## [Work item]
Give back the whole listing word for word and skip each picture.

## [Raw data]
◇ ◇ ◇ ◇
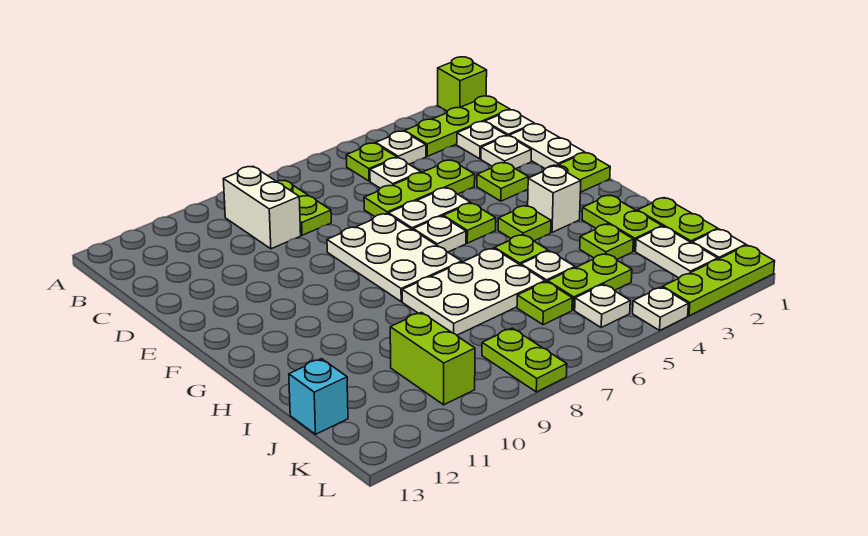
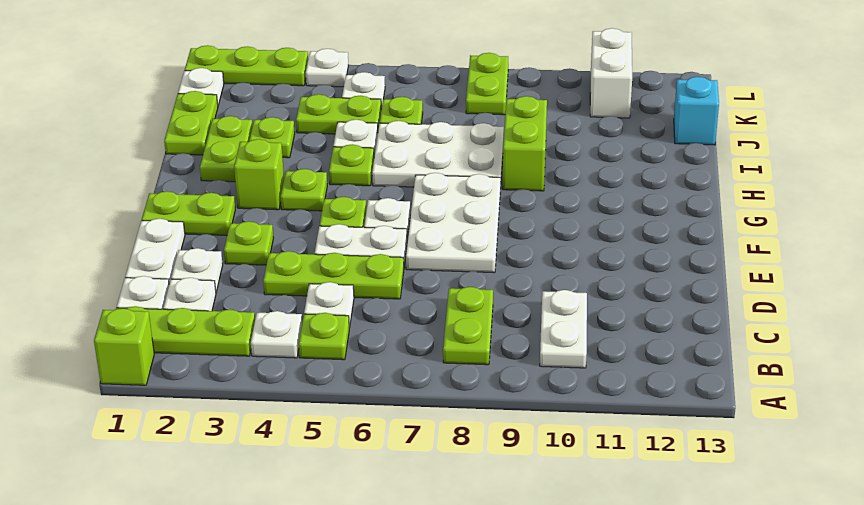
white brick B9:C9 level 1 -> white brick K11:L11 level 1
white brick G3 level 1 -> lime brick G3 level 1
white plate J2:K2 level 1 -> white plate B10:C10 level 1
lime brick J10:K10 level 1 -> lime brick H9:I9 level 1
◇ ◇ ◇ ◇
## [Result]
white brick B9:C9 level 1 -> white brick K11:L11 level 1
white brick G3 level 1 -> lime brick G3 level 1
white plate J2:K2 level 1 -> white plate B10:C10 level 1
lime brick J10:K10 level 1 -> lime brick H9:I9 level 1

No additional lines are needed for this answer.